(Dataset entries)
===============
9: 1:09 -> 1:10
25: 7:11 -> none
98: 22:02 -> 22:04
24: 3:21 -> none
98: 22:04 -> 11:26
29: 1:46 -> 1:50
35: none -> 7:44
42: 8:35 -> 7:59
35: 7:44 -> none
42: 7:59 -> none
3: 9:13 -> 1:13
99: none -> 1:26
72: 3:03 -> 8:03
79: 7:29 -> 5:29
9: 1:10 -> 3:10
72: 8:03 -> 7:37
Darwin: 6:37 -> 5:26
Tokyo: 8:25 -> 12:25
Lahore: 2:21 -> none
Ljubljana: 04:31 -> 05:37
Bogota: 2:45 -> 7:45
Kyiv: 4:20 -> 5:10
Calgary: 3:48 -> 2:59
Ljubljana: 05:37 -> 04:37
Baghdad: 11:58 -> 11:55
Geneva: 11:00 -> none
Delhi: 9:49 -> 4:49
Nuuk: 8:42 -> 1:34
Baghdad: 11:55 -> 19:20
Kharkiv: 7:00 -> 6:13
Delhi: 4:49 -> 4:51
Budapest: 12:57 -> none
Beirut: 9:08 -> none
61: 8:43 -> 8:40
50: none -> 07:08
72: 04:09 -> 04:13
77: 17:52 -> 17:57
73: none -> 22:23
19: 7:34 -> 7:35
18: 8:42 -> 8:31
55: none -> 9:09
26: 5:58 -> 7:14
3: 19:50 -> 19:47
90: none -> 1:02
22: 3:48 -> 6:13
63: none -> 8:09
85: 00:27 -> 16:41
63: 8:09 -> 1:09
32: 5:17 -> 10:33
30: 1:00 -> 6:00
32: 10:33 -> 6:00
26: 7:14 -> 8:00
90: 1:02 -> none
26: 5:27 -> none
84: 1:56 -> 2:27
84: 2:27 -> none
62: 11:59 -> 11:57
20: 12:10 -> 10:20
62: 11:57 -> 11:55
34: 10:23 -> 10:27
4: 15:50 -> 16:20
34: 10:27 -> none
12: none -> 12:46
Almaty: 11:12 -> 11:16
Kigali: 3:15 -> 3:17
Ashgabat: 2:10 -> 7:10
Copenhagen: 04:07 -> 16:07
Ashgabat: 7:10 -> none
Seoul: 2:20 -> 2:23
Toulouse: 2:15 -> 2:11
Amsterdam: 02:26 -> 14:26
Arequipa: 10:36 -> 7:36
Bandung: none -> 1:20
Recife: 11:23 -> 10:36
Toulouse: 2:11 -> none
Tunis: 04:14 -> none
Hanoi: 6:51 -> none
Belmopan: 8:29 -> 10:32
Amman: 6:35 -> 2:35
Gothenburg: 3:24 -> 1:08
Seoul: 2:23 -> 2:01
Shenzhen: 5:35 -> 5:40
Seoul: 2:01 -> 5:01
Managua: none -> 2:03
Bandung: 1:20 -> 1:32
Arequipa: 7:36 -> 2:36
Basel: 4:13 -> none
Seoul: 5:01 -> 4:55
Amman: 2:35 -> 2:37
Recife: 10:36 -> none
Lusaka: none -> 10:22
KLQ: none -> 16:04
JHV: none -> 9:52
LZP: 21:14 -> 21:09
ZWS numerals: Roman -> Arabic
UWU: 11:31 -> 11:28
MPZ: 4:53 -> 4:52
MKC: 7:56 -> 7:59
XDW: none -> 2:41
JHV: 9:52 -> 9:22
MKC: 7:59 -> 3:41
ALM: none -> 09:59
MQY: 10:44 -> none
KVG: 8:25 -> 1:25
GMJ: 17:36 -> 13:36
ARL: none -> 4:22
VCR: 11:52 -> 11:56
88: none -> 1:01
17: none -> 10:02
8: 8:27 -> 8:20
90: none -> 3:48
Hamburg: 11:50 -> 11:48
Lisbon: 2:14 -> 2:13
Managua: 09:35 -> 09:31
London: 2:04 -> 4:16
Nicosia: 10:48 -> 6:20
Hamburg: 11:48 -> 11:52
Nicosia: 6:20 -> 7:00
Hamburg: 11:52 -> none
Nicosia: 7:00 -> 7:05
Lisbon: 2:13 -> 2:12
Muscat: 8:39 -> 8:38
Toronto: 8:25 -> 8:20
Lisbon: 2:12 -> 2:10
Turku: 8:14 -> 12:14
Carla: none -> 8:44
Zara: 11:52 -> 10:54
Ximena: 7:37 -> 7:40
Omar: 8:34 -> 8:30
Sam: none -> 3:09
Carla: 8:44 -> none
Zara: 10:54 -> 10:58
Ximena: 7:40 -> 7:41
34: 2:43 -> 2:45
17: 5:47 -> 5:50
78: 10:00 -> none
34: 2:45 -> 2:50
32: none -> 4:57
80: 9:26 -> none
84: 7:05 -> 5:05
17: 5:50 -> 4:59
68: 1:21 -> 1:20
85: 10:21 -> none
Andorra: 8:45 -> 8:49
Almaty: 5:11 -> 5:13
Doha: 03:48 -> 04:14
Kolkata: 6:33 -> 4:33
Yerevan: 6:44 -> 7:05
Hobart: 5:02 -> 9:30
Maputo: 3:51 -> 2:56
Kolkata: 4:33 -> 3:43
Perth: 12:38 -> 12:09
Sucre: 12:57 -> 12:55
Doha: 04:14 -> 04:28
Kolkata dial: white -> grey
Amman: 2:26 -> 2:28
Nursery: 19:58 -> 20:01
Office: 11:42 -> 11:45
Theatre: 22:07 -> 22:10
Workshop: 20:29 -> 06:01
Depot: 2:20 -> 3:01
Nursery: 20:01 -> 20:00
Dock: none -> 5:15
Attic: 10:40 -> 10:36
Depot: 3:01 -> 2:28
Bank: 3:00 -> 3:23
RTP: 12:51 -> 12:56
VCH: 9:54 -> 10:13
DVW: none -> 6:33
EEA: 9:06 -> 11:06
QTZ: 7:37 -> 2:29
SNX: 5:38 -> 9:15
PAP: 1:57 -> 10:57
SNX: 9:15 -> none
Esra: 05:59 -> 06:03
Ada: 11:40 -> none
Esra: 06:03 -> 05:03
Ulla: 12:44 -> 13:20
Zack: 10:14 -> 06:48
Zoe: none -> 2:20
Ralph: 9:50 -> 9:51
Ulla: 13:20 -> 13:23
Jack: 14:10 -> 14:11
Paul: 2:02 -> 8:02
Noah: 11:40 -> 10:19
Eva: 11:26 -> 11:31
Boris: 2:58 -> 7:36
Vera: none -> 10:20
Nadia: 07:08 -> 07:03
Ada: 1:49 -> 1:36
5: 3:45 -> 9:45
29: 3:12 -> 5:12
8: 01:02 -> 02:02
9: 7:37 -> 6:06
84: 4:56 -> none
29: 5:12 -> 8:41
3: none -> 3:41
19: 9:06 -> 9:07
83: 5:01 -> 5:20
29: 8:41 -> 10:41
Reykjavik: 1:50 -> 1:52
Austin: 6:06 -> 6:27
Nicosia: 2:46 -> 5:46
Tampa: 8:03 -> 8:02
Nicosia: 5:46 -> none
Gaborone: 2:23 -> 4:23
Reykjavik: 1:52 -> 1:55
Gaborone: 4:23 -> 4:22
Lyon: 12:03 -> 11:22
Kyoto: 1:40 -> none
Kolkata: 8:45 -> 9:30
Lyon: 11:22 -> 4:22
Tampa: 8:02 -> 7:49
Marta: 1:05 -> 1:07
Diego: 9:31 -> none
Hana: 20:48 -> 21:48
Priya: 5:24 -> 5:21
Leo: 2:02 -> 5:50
===============
Aim:
Please write out the records above, from the first line through the line with "32: 10:33 -> 6:00", including both of those lines.

Final answer:
9: 1:09 -> 1:10
25: 7:11 -> none
98: 22:02 -> 22:04
24: 3:21 -> none
98: 22:04 -> 11:26
29: 1:46 -> 1:50
35: none -> 7:44
42: 8:35 -> 7:59
35: 7:44 -> none
42: 7:59 -> none
3: 9:13 -> 1:13
99: none -> 1:26
72: 3:03 -> 8:03
79: 7:29 -> 5:29
9: 1:10 -> 3:10
72: 8:03 -> 7:37
Darwin: 6:37 -> 5:26
Tokyo: 8:25 -> 12:25
Lahore: 2:21 -> none
Ljubljana: 04:31 -> 05:37
Bogota: 2:45 -> 7:45
Kyiv: 4:20 -> 5:10
Calgary: 3:48 -> 2:59
Ljubljana: 05:37 -> 04:37
Baghdad: 11:58 -> 11:55
Geneva: 11:00 -> none
Delhi: 9:49 -> 4:49
Nuuk: 8:42 -> 1:34
Baghdad: 11:55 -> 19:20
Kharkiv: 7:00 -> 6:13
Delhi: 4:49 -> 4:51
Budapest: 12:57 -> none
Beirut: 9:08 -> none
61: 8:43 -> 8:40
50: none -> 07:08
72: 04:09 -> 04:13
77: 17:52 -> 17:57
73: none -> 22:23
19: 7:34 -> 7:35
18: 8:42 -> 8:31
55: none -> 9:09
26: 5:58 -> 7:14
3: 19:50 -> 19:47
90: none -> 1:02
22: 3:48 -> 6:13
63: none -> 8:09
85: 00:27 -> 16:41
63: 8:09 -> 1:09
32: 5:17 -> 10:33
30: 1:00 -> 6:00
32: 10:33 -> 6:00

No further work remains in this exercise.